(To be done): Could you lay out every line of the records below as a numbered list, skipping any blank lines and leaving out the pictures?

==========

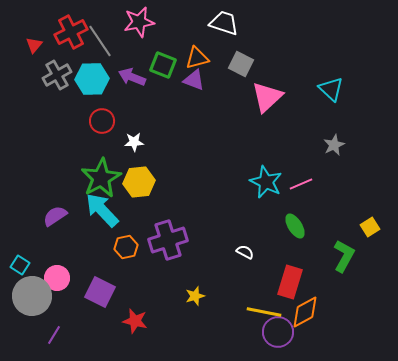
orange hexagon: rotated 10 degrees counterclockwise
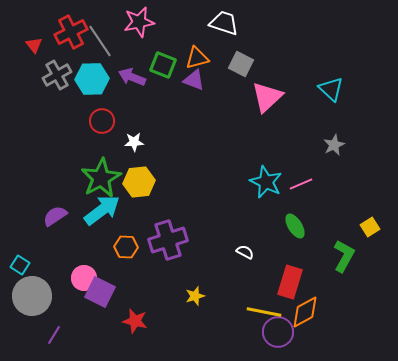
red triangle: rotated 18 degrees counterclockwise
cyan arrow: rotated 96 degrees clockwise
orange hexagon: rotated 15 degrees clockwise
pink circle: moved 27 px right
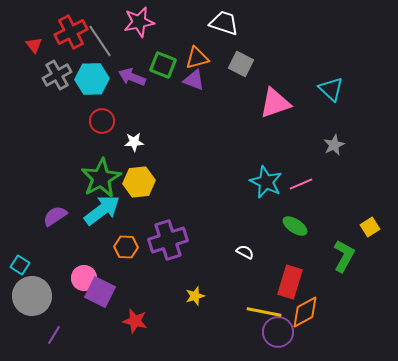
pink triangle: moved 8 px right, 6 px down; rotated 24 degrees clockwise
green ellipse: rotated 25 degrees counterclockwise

==========

(Expected output):
1. orange hexagon: rotated 10 degrees counterclockwise
2. red triangle: rotated 18 degrees counterclockwise
3. cyan arrow: rotated 96 degrees clockwise
4. orange hexagon: rotated 15 degrees clockwise
5. pink circle: moved 27 px right
6. pink triangle: moved 8 px right, 6 px down; rotated 24 degrees clockwise
7. green ellipse: rotated 25 degrees counterclockwise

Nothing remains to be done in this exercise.